[Source records]
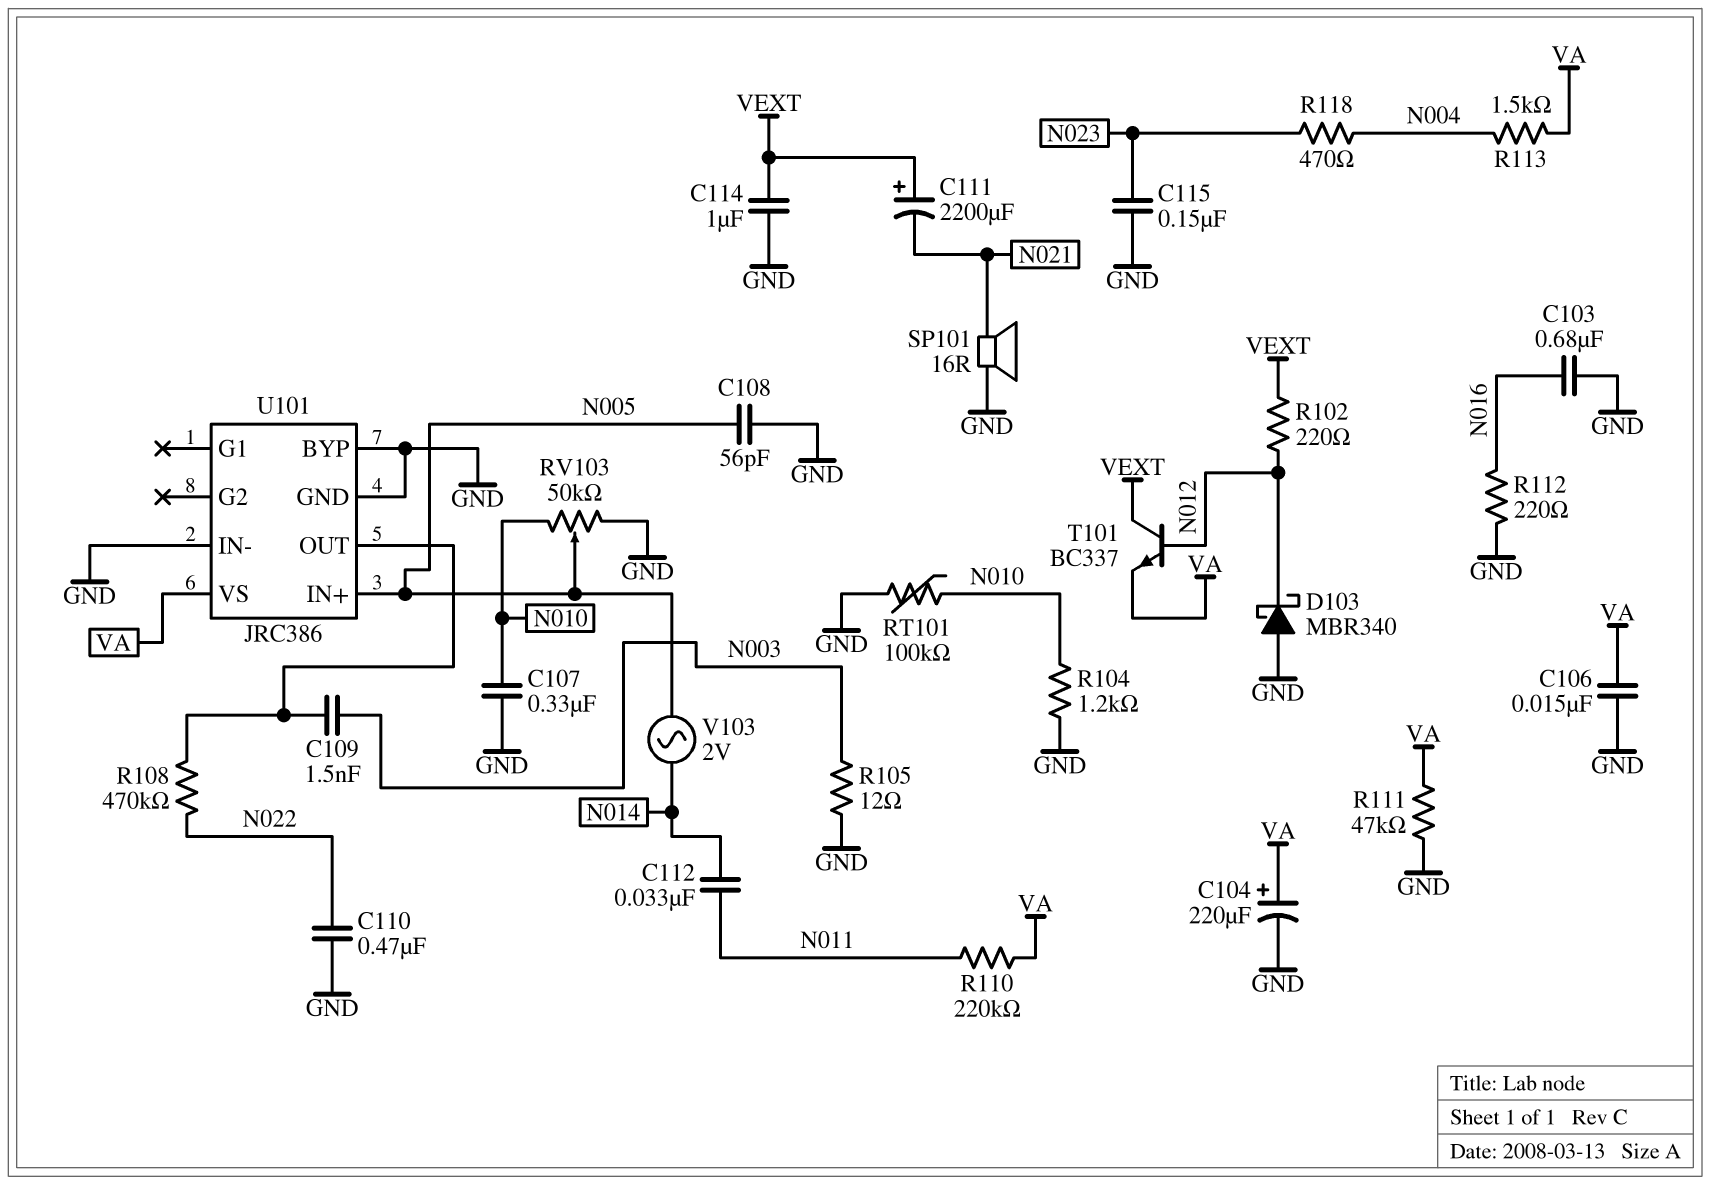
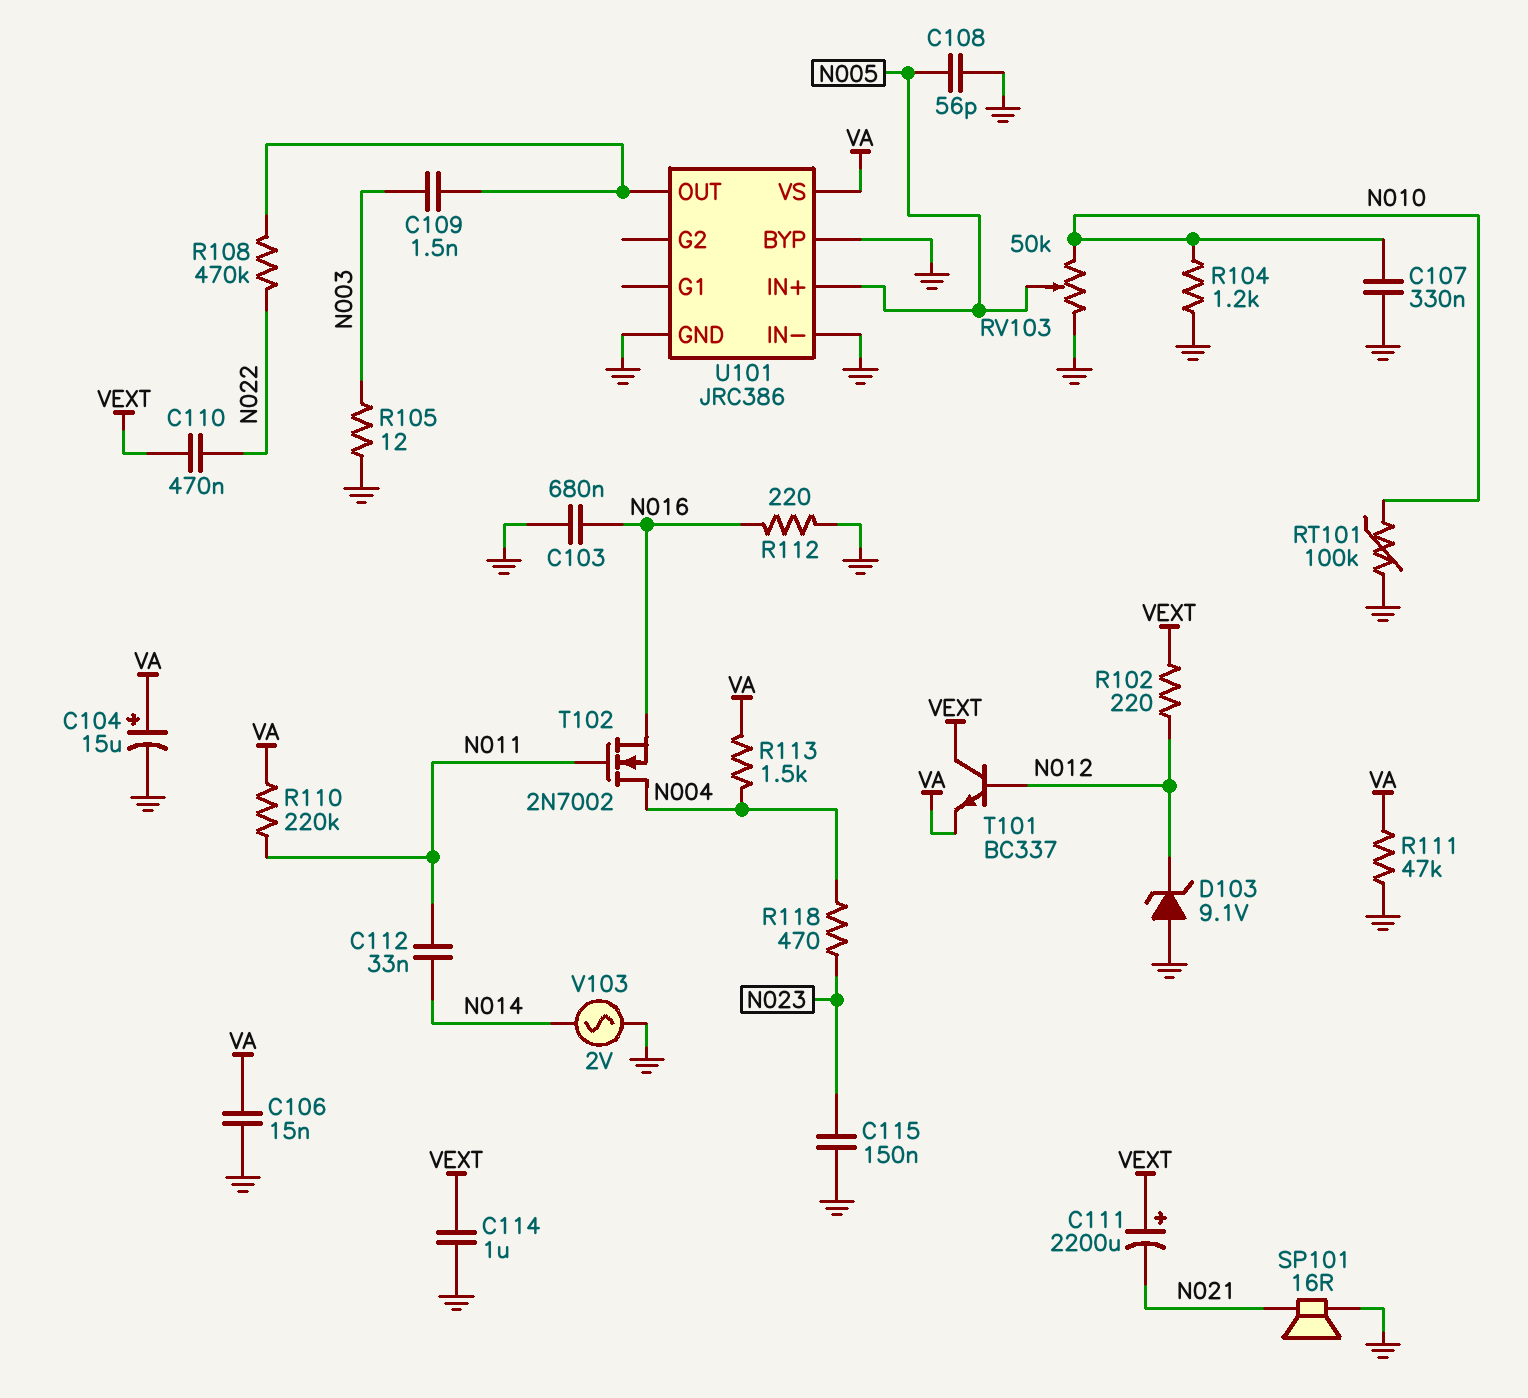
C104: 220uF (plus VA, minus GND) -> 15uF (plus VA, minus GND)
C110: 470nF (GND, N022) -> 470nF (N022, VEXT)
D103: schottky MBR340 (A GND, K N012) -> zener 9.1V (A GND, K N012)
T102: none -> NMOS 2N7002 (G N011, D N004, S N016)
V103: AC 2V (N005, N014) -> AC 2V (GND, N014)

• [Exercise requirements]: Exact repetition of all entries is required. The pictures should not appear.

• [Worked solution]:
C104: 220uF (plus VA, minus GND) -> 15uF (plus VA, minus GND)
C110: 470nF (GND, N022) -> 470nF (N022, VEXT)
D103: schottky MBR340 (A GND, K N012) -> zener 9.1V (A GND, K N012)
T102: none -> NMOS 2N7002 (G N011, D N004, S N016)
V103: AC 2V (N005, N014) -> AC 2V (GND, N014)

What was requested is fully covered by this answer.